Data extracts.

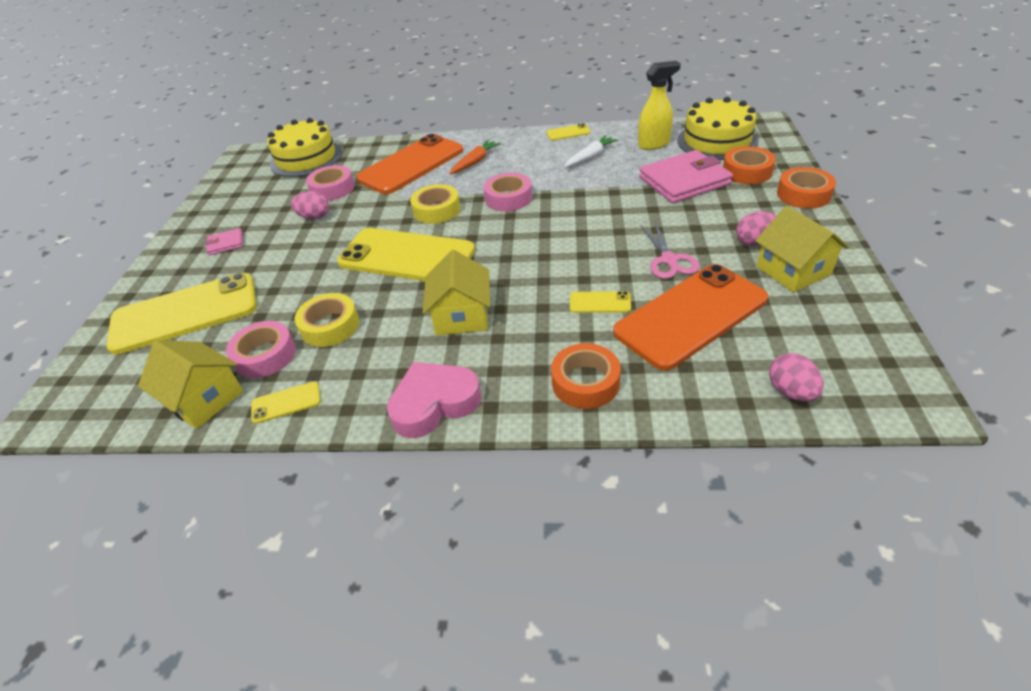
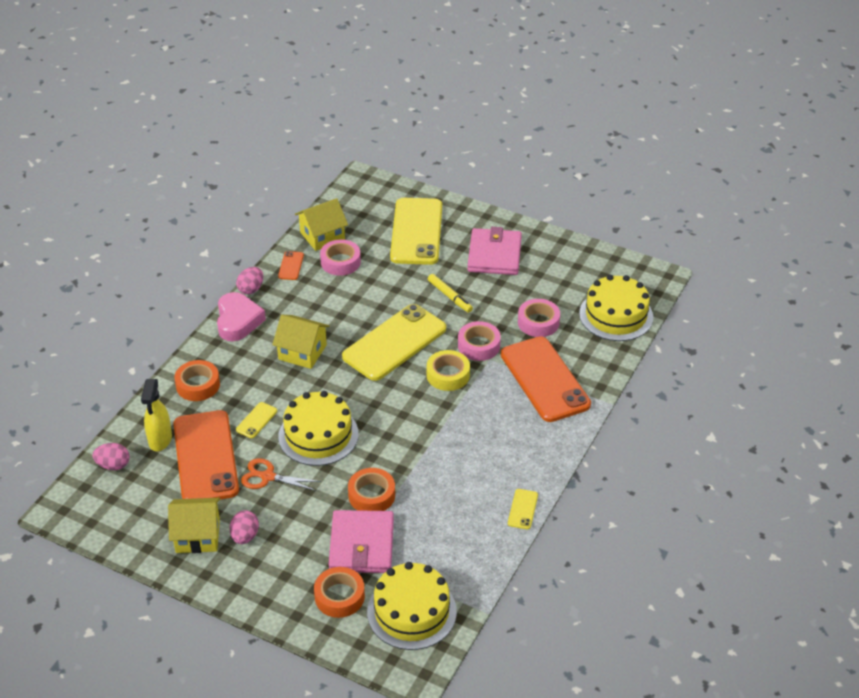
camera: 110 degrees right, 0 degrees up
pink wallet [205,228,243,255] -> pink wallet [467,227,522,275], size x2.11
yellow phone [251,382,321,424] -> orange phone [278,251,304,280]
pink egg [291,191,329,220] -> pink egg moved to [236,267,263,294]
yellow tape [295,293,359,347] -> none
orange carrot [449,140,501,174] -> none
pink tape [484,173,532,212] -> pink tape moved to [458,321,501,361]
white carrot [564,135,618,168] -> none
yellow spray bottle [638,61,681,150] -> yellow spray bottle moved to [141,379,172,451]
pink scissors [641,222,699,279] -> orange scissors [241,458,321,491]
orange tape [777,167,836,209] -> orange tape moved to [348,468,395,511]
none -> yellow cake [278,391,359,466]
none -> yellow marker [428,274,473,313]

Assigned task.
Pictures are to be left out; everything else in the records gets retyped exactly.

Problem solution.
camera: 110 degrees right, 0 degrees up
pink wallet [205,228,243,255] -> pink wallet [467,227,522,275], size x2.11
yellow phone [251,382,321,424] -> orange phone [278,251,304,280]
pink egg [291,191,329,220] -> pink egg moved to [236,267,263,294]
yellow tape [295,293,359,347] -> none
orange carrot [449,140,501,174] -> none
pink tape [484,173,532,212] -> pink tape moved to [458,321,501,361]
white carrot [564,135,618,168] -> none
yellow spray bottle [638,61,681,150] -> yellow spray bottle moved to [141,379,172,451]
pink scissors [641,222,699,279] -> orange scissors [241,458,321,491]
orange tape [777,167,836,209] -> orange tape moved to [348,468,395,511]
none -> yellow cake [278,391,359,466]
none -> yellow marker [428,274,473,313]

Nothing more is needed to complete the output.